Modification records:
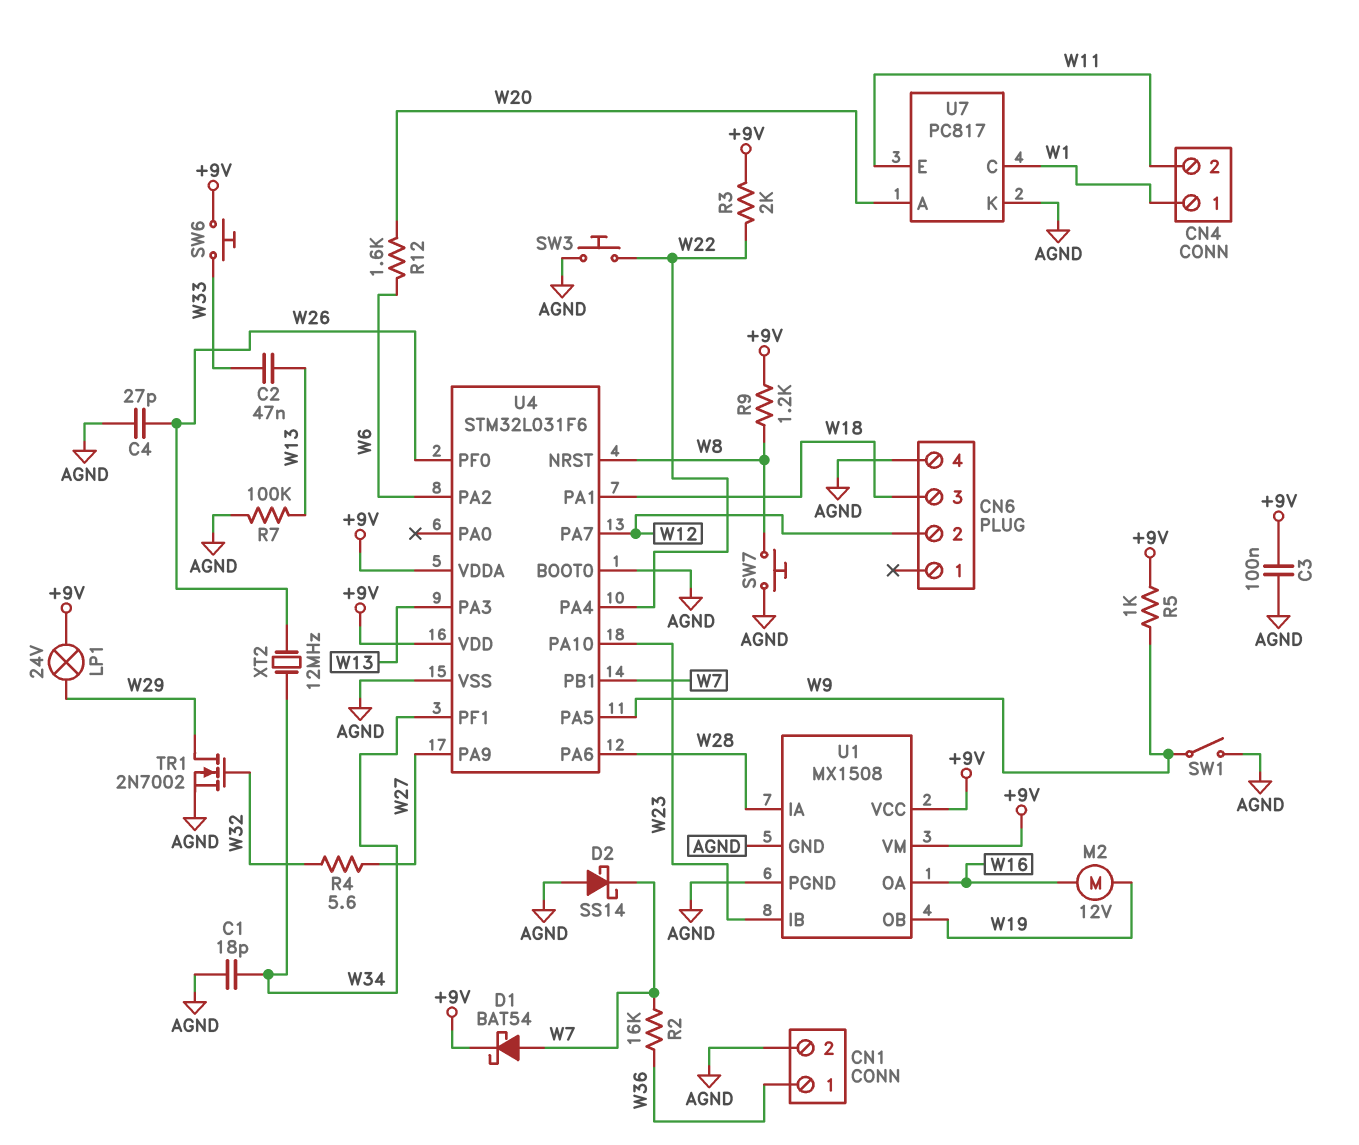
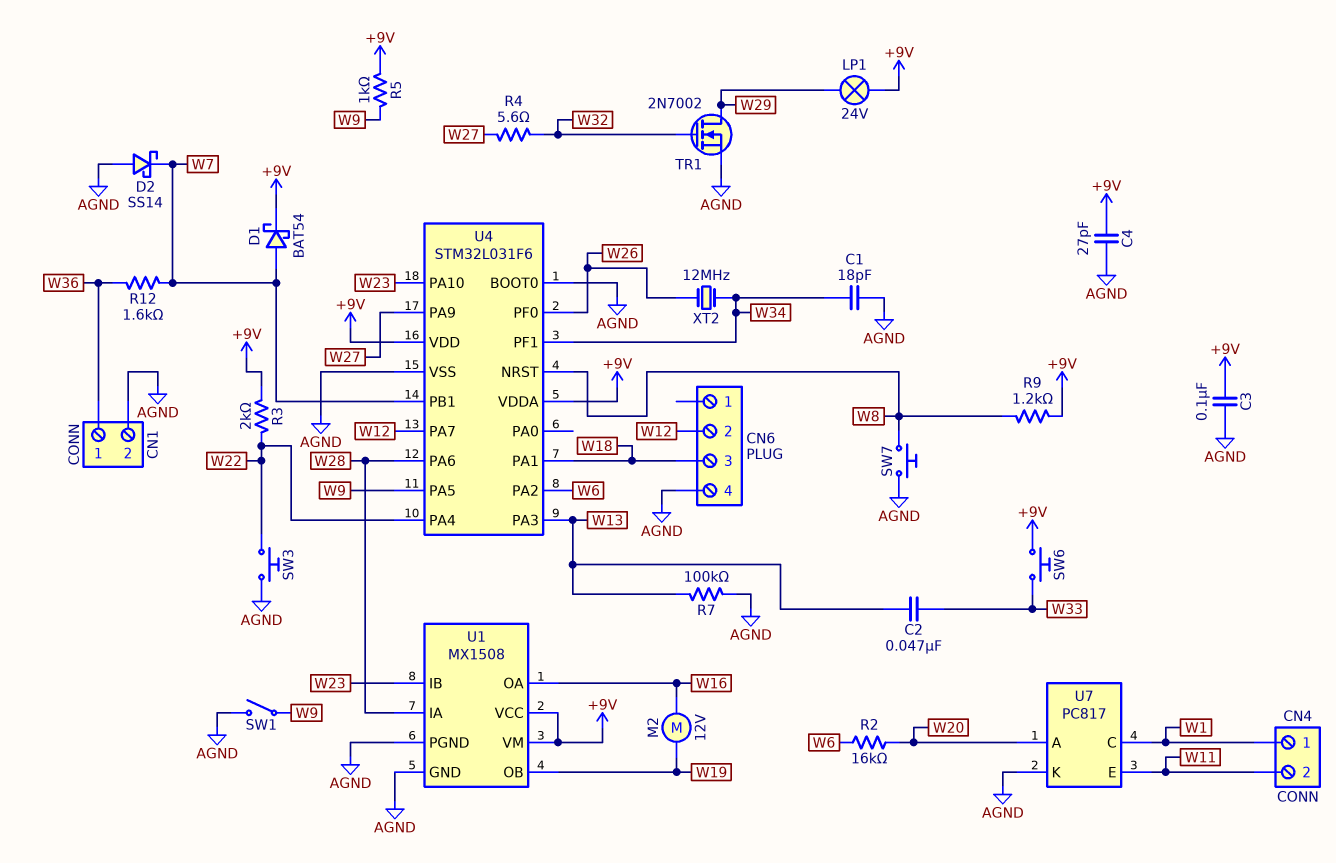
C4: 27pF (AGND, W26) -> 27pF (+9V, AGND)
R2: 16k (W7, W36) -> 16k (W6, W20)
R12: 1.6k (W6, W20) -> 1.6k (W7, W36)

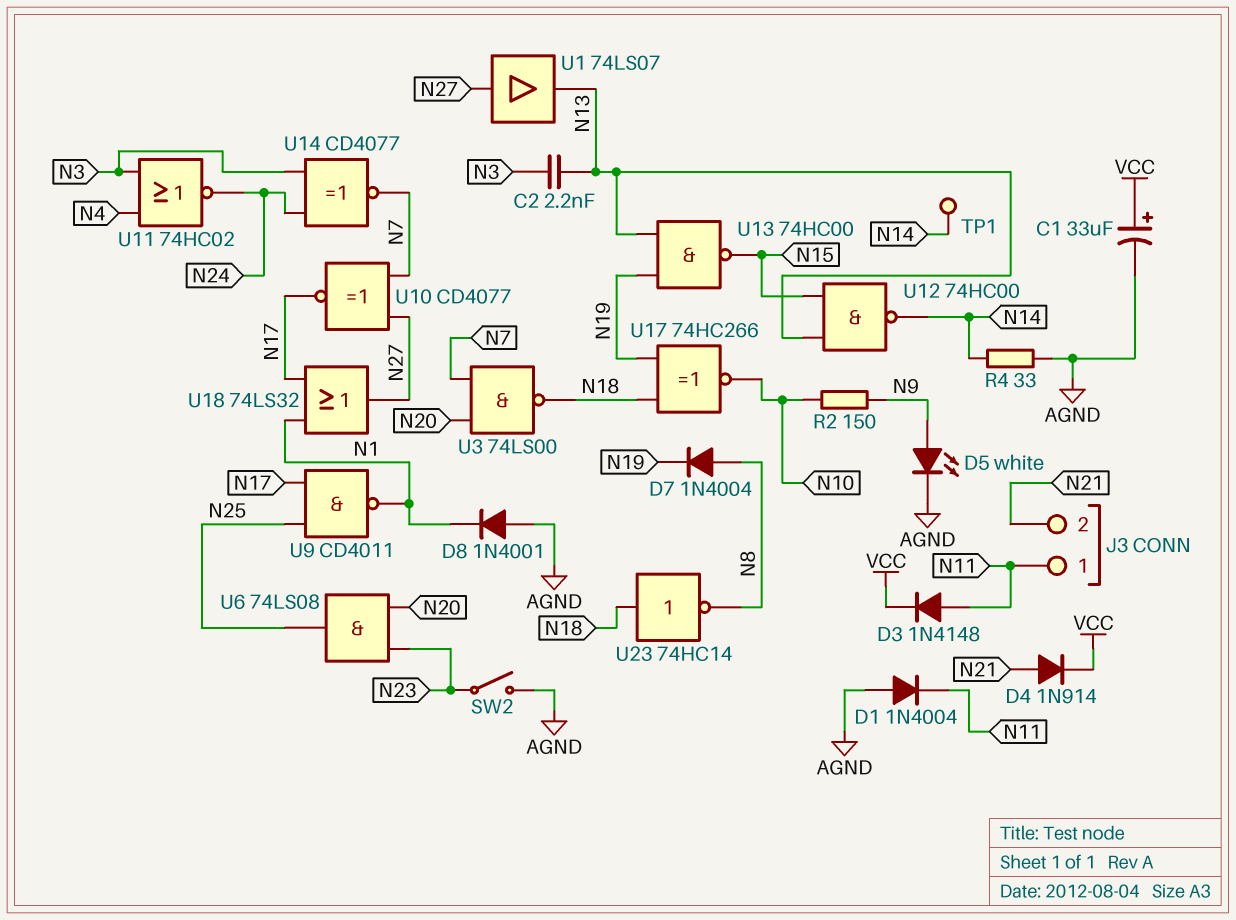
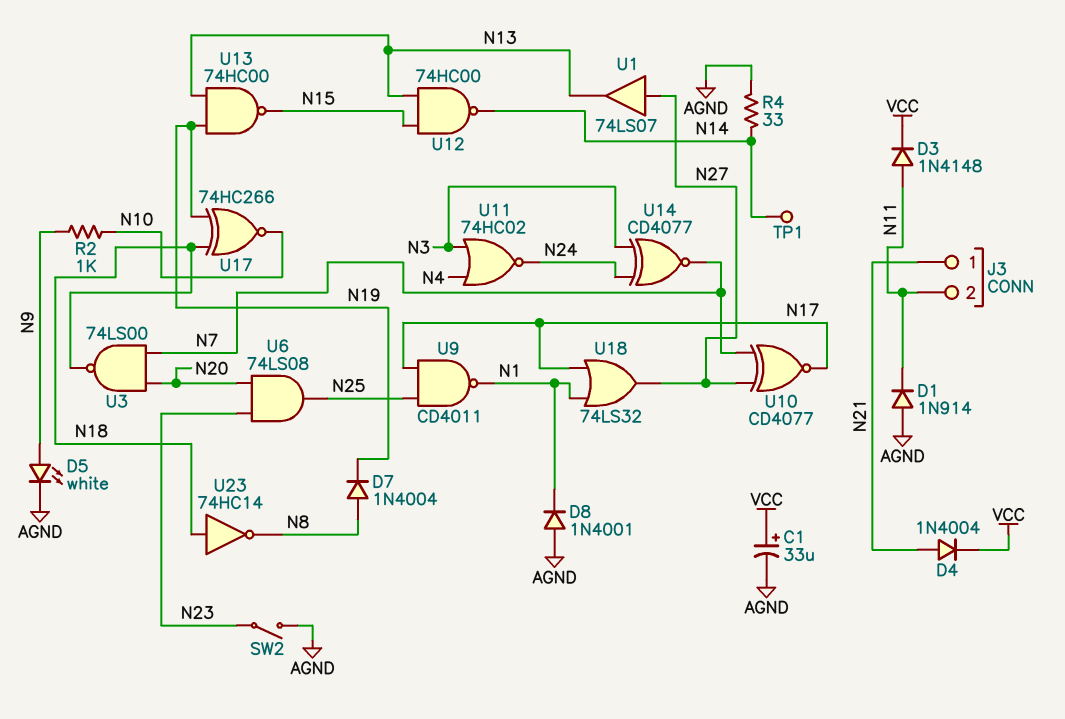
C2: 2.2nF (N3, N13) -> none
D1: diode 1N4004 (A AGND, K N11) -> diode 1N914 (A AGND, K N11)
D4: diode 1N914 (A N21, K VCC) -> diode 1N4004 (A N21, K VCC)
J3 pin 1: N11 -> N21
J3 pin 2: N21 -> N11
R2: 150 (N9, N10) -> 1k (N9, N10)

* [WHAT TO WORK ON] Lines from the entries that contain the word "AGND" are what the answer must hold.

* [RESPONSE BOX]
C4: 27pF (AGND, W26) -> 27pF (+9V, AGND)
D1: diode 1N4004 (A AGND, K N11) -> diode 1N914 (A AGND, K N11)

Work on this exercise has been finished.